◆ **WORK ITEM**
Which lines of the entries below include "bowl"? List them all.

◆ **Before-and-after object listings**

::::

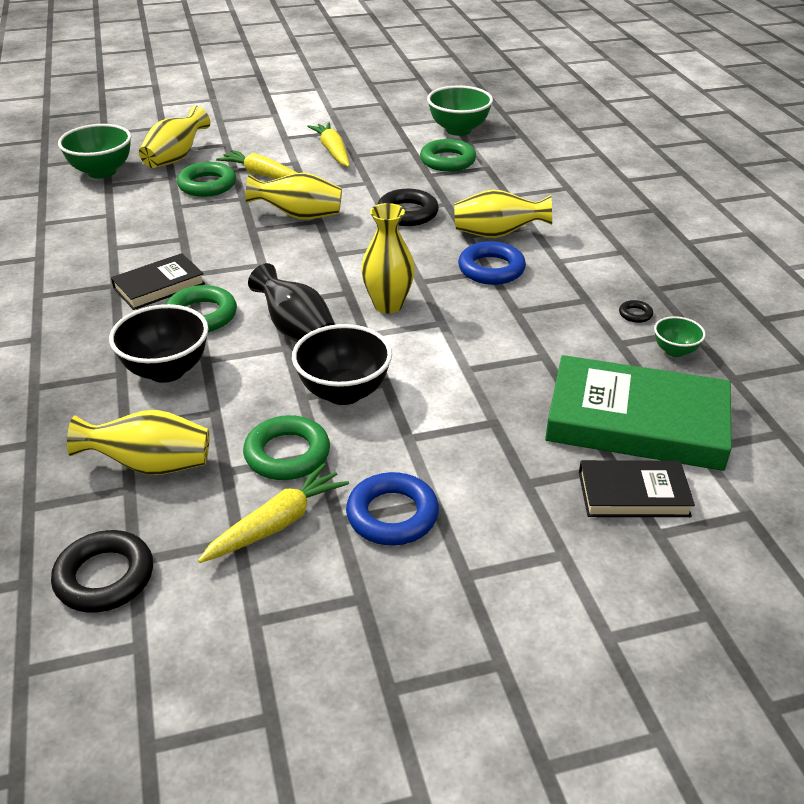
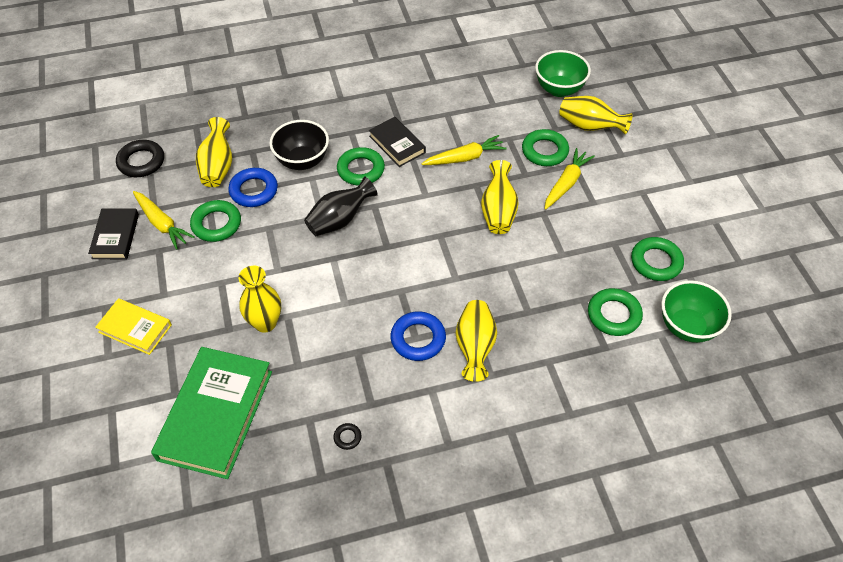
camera: 90 degrees right, 15 degrees up
black bowl [292,324,392,405] -> none
yellow carrot [307,122,350,167] -> yellow carrot moved to [421,135,507,165]
blue ring [346,472,439,546] -> blue ring moved to [228,168,278,207]
yellow vase [361,203,415,313] -> yellow vase moved to [238,266,281,333]
black ring [378,189,439,226] -> none
black book [579,460,695,517] -> black book moved to [88,208,139,259]
green bowl [654,316,706,357] -> none
none -> yellow book [95,298,172,355]
none -> green ring [631,237,684,281]

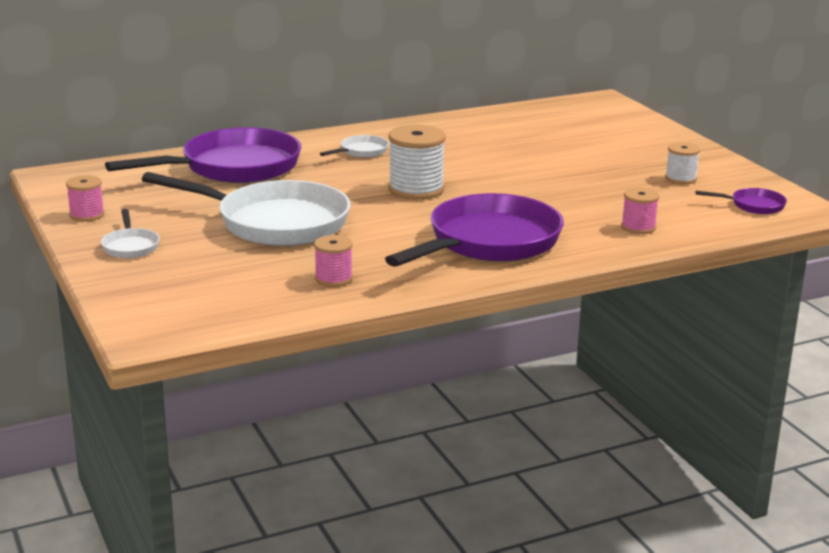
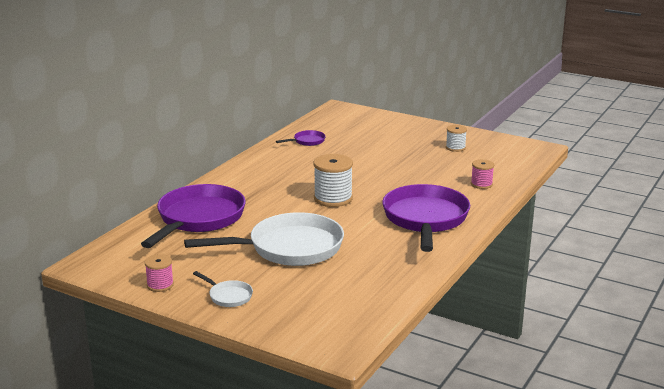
camera: 35 degrees left, 0 degrees up
pink spool [314,235,353,287] -> none
white pan [320,135,389,158] -> none
purple pan [696,188,787,214] -> purple pan moved to [276,130,326,146]

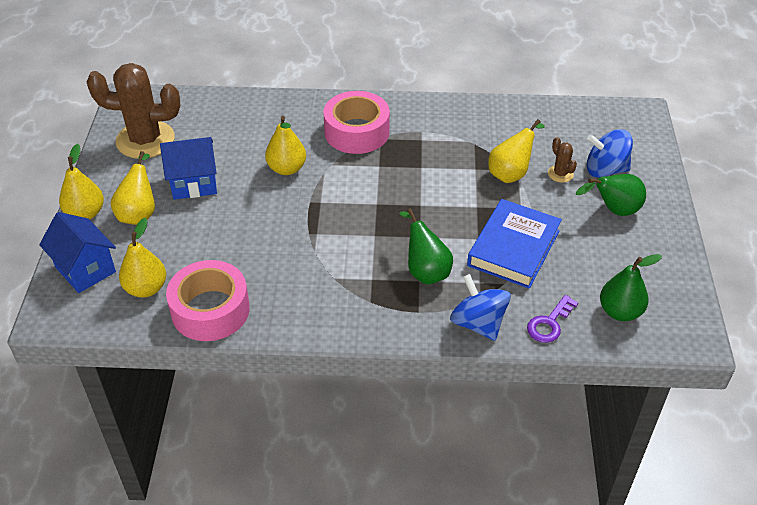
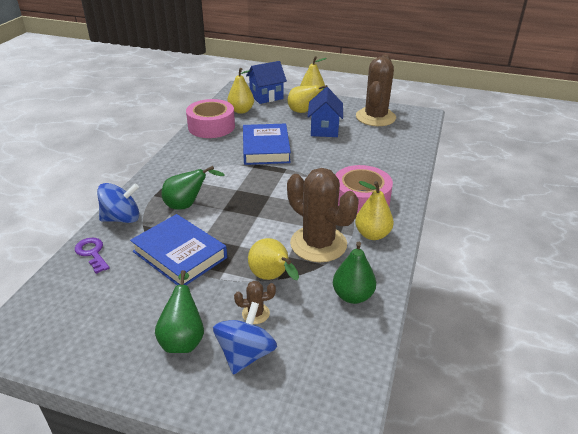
camera: 105 degrees right, 10 degrees down
yellow pear [265,116,306,175] -> yellow pear moved to [355,181,394,240]
green pear [600,254,662,321] -> green pear moved to [333,242,376,304]
none -> blue book [243,124,291,165]
none -> brown cactus [287,168,359,262]

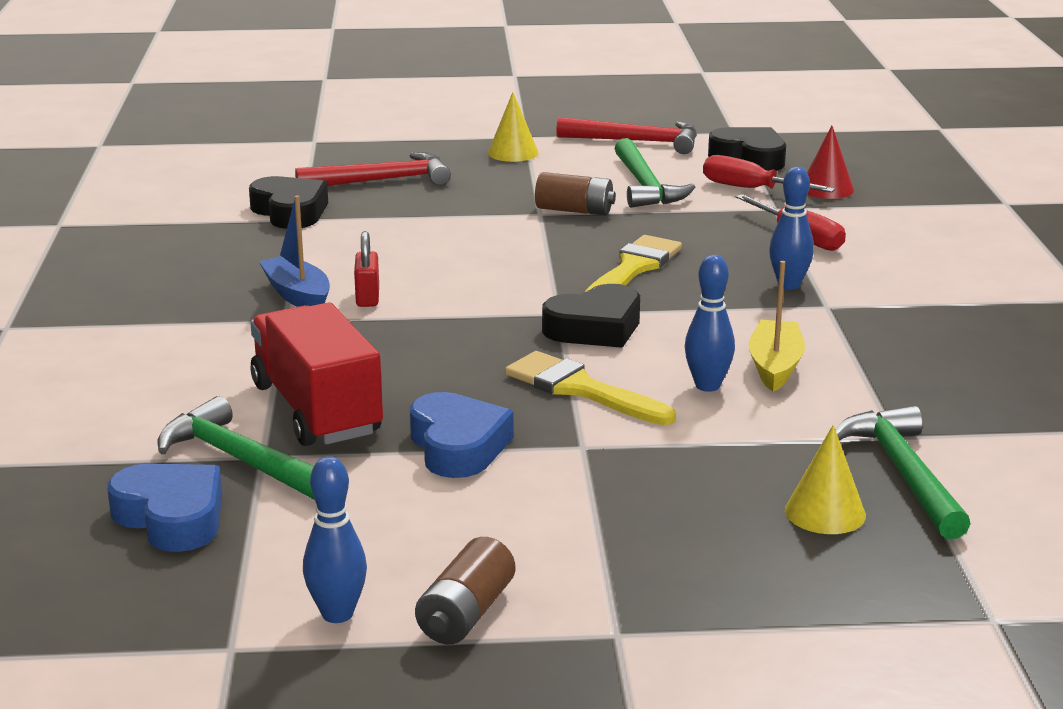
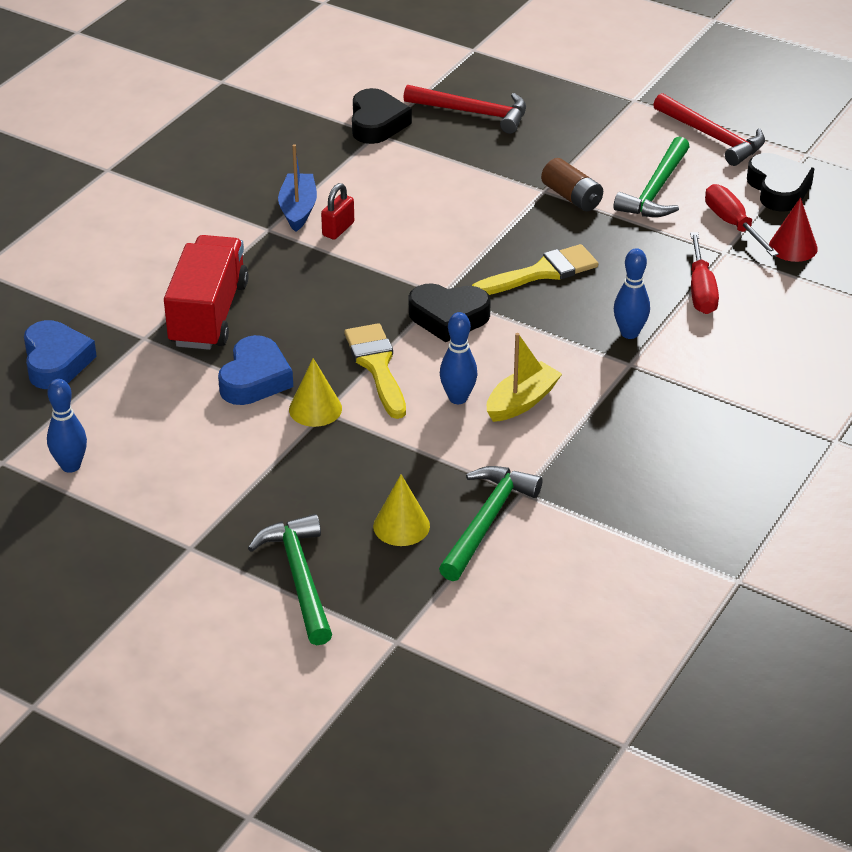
camera: 35 degrees right, 15 degrees up
green hammer [158,396,315,500] -> green hammer moved to [248,514,332,645]
brown battery [415,537,515,644] -> none
yellow cone [488,92,539,162] -> yellow cone moved to [289,358,342,427]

::::

◆ **RESULT FOR THIS EXERCISE**
black bowl [292,324,392,405] -> none
green bowl [654,316,706,357] -> none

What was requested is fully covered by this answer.